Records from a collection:
▼

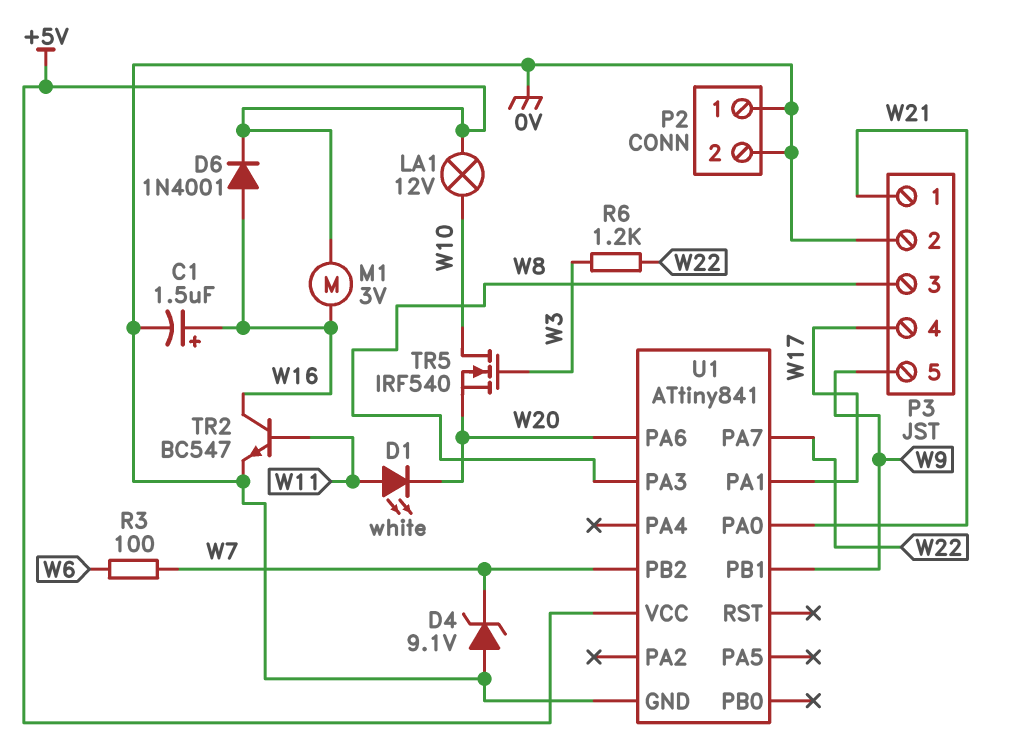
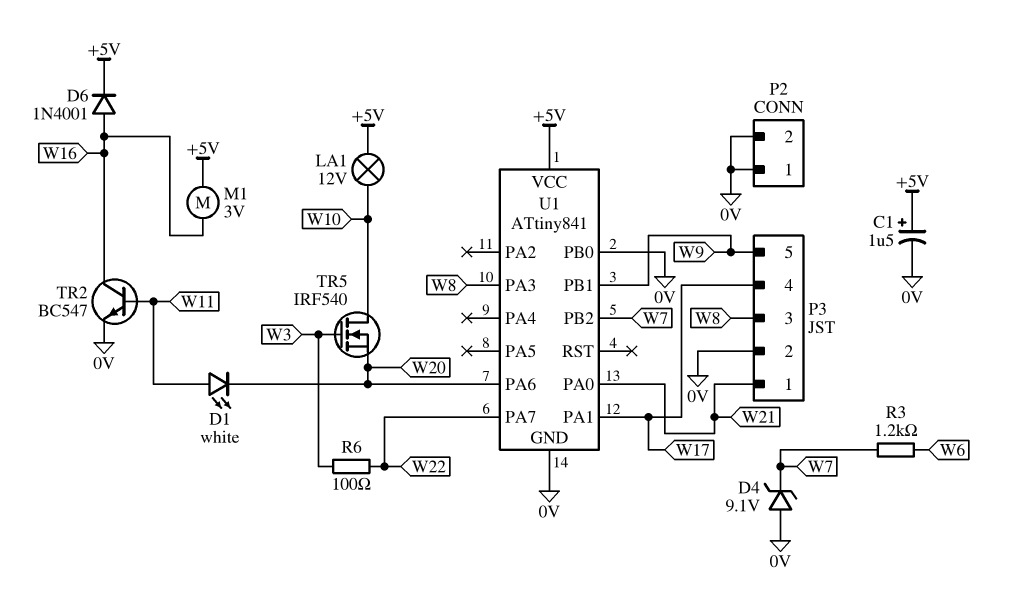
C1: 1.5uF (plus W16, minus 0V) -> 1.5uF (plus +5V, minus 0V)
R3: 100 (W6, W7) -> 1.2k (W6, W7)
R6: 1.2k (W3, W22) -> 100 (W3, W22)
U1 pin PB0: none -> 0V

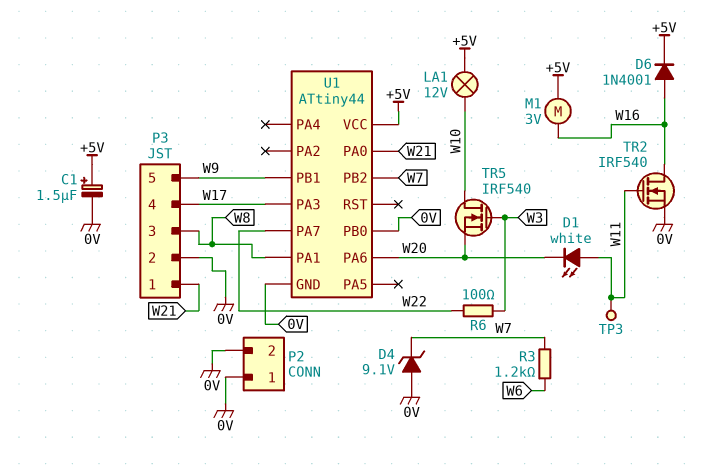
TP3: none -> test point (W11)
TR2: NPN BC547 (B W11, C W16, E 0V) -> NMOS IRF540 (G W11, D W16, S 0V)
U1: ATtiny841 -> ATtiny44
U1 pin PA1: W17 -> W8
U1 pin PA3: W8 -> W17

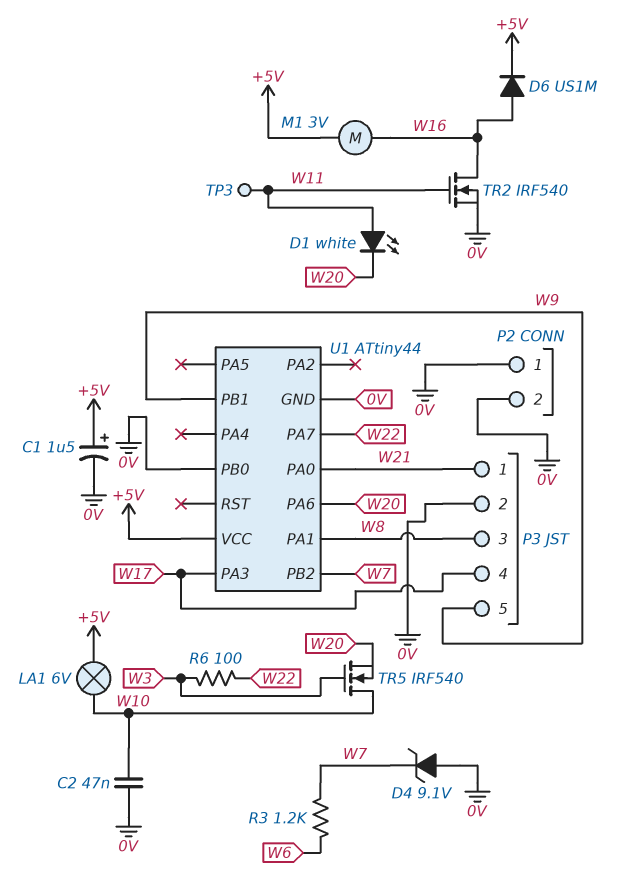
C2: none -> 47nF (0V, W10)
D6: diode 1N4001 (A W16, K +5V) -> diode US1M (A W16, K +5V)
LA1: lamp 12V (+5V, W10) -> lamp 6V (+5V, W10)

▲

PROBLEM TO WORK ON: What you give back must be exactly the lines from the opening line of the entries through the line holding "U1: ATtiny841 -> ATtiny44", with no pictures.

ANSWER:
C1: 1.5uF (plus W16, minus 0V) -> 1.5uF (plus +5V, minus 0V)
R3: 100 (W6, W7) -> 1.2k (W6, W7)
R6: 1.2k (W3, W22) -> 100 (W3, W22)
U1 pin PB0: none -> 0V

TP3: none -> test point (W11)
TR2: NPN BC547 (B W11, C W16, E 0V) -> NMOS IRF540 (G W11, D W16, S 0V)
U1: ATtiny841 -> ATtiny44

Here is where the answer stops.